## [PROBLEM STATEMENT]
All lines in the material with the string "SONAR" should be listed.

##########

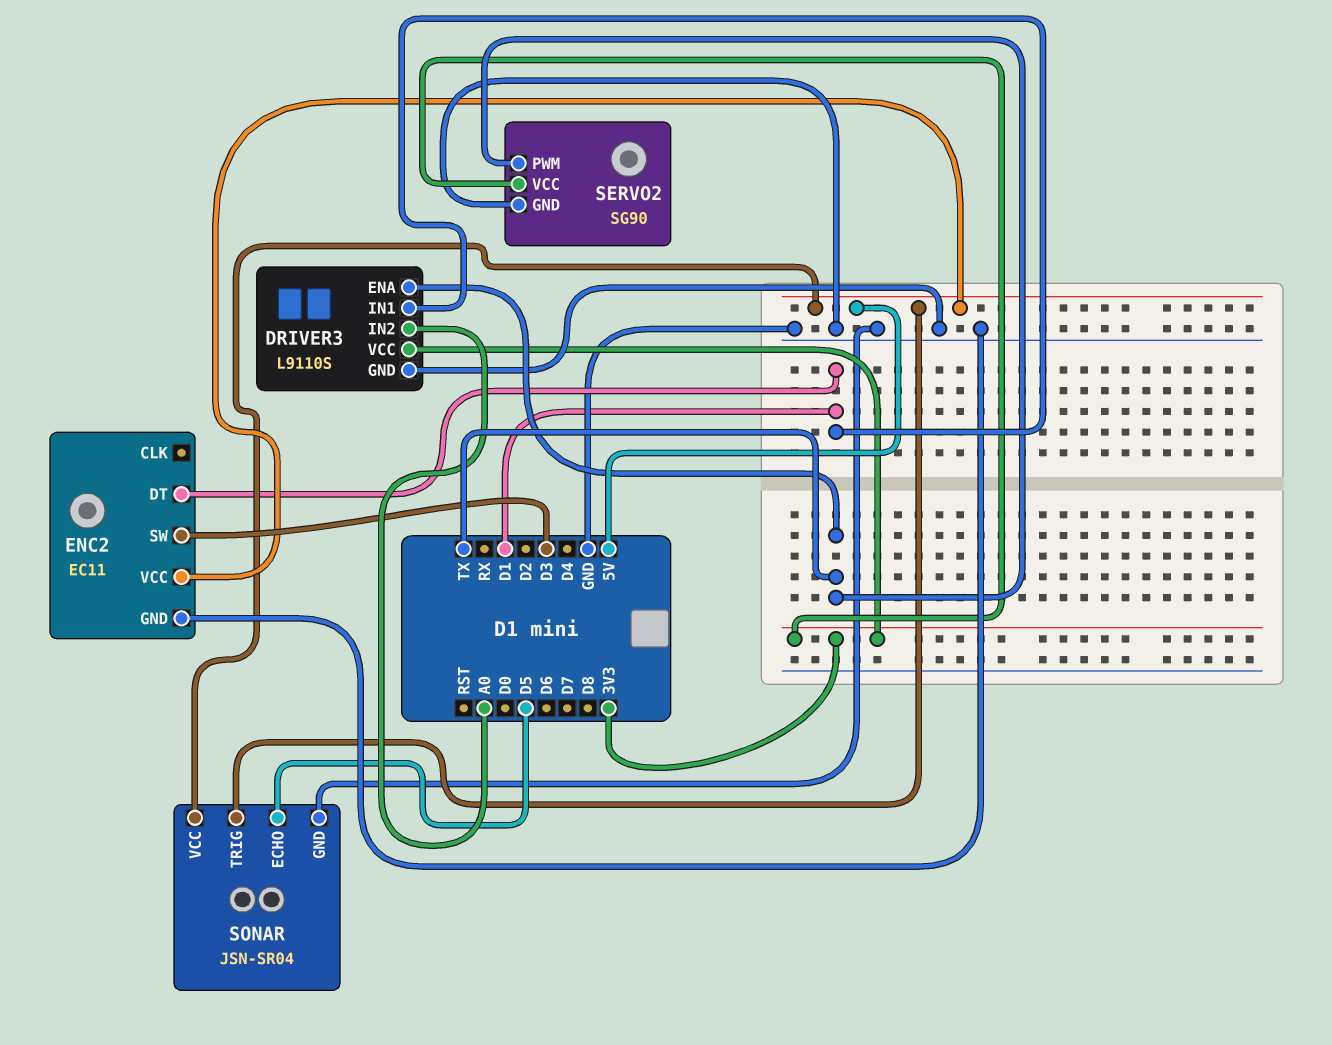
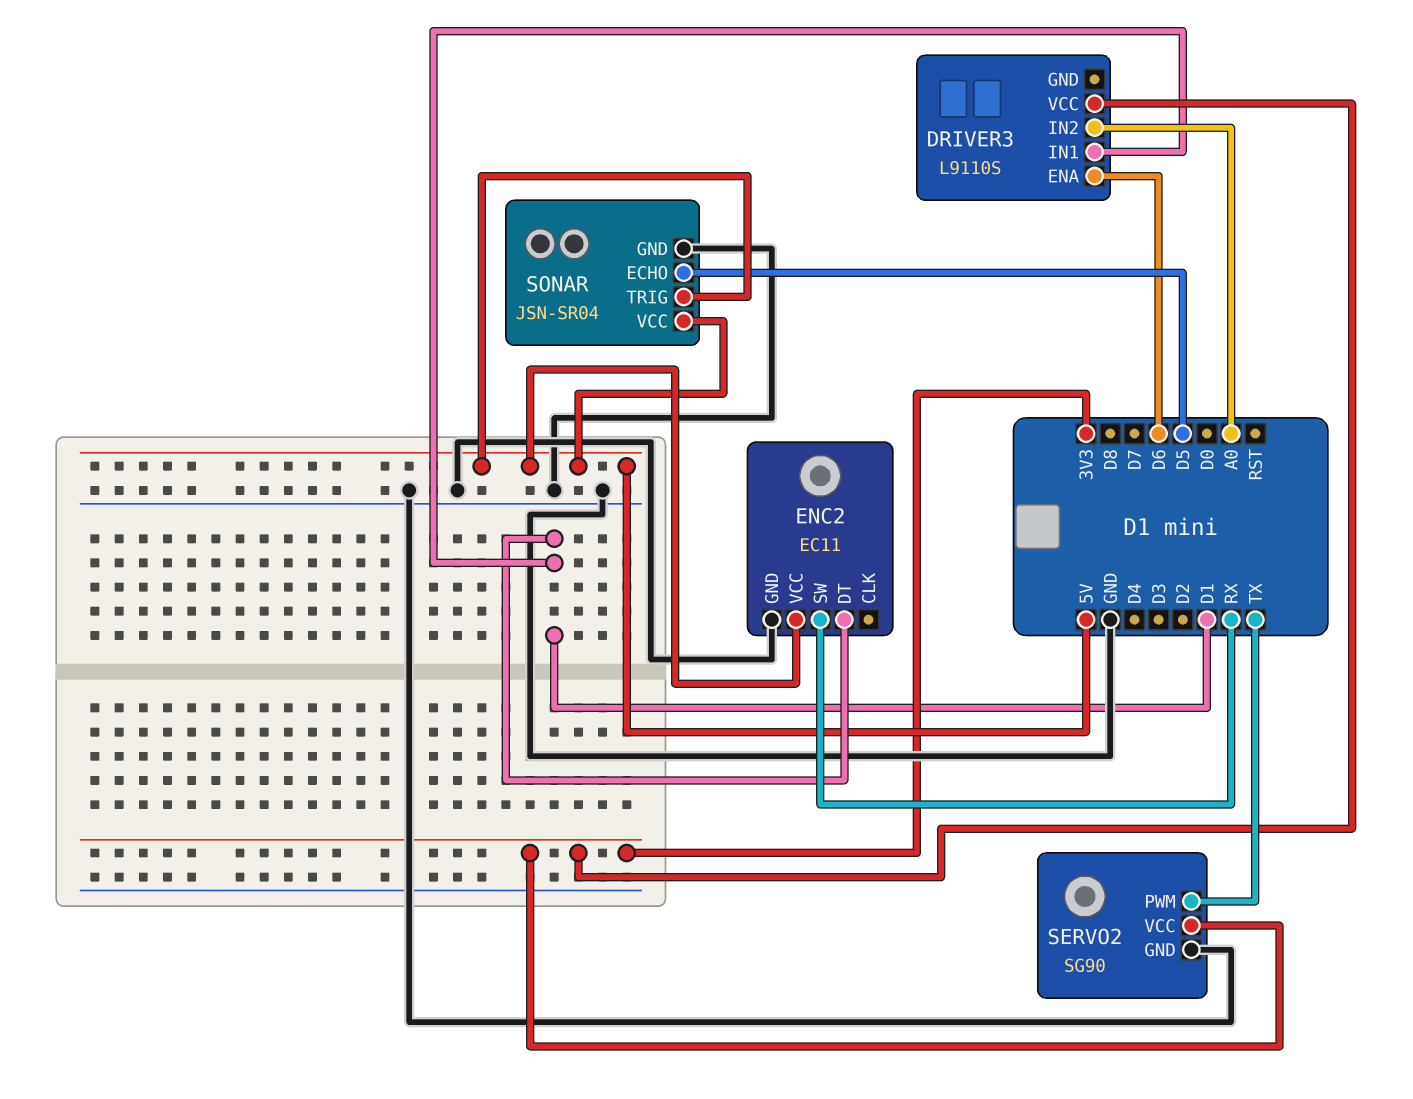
DRIVER3 pin ENA: TX -> D6
DRIVER3 pin GND: GND -> none
ENC2 pin SW: D3 -> RX

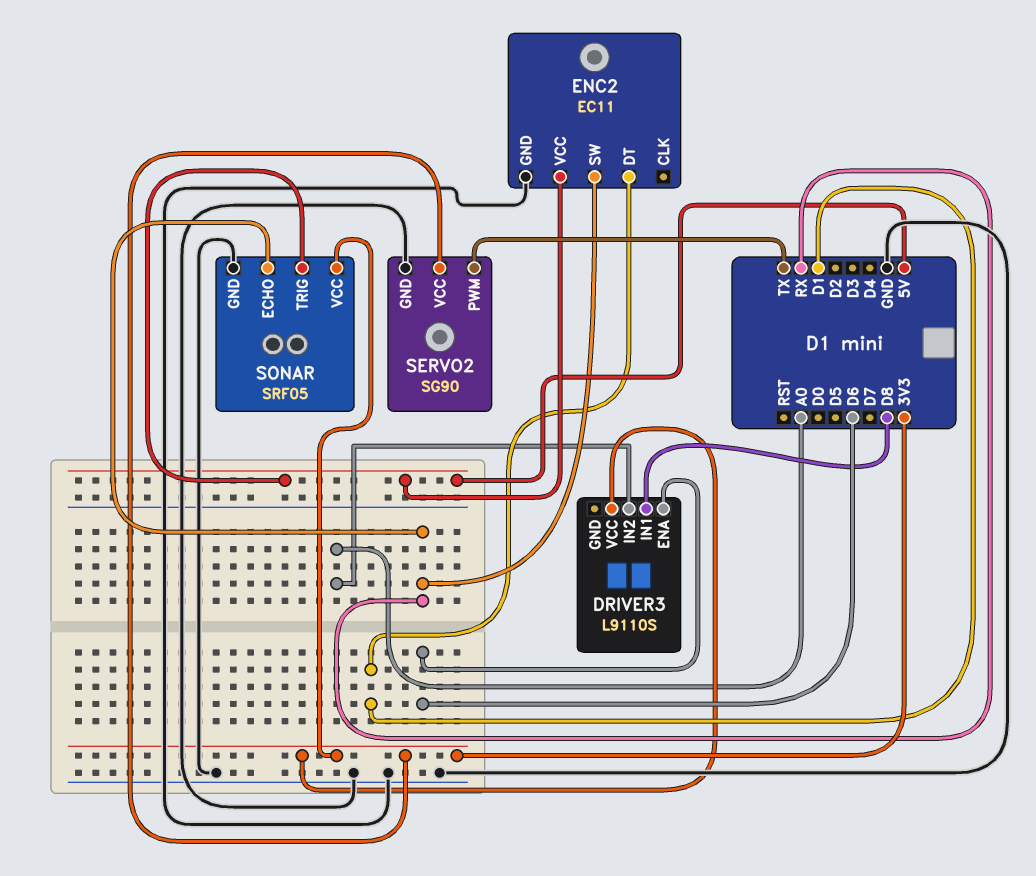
DRIVER3 pin IN1: D1 -> D8
SONAR: JSN-SR04 -> SRF05
SONAR pin ECHO: D5 -> RX
SONAR pin VCC: 5V -> 3V3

##########

## [SOLUTION FOR THIS TASK]
SONAR: JSN-SR04 -> SRF05
SONAR pin ECHO: D5 -> RX
SONAR pin VCC: 5V -> 3V3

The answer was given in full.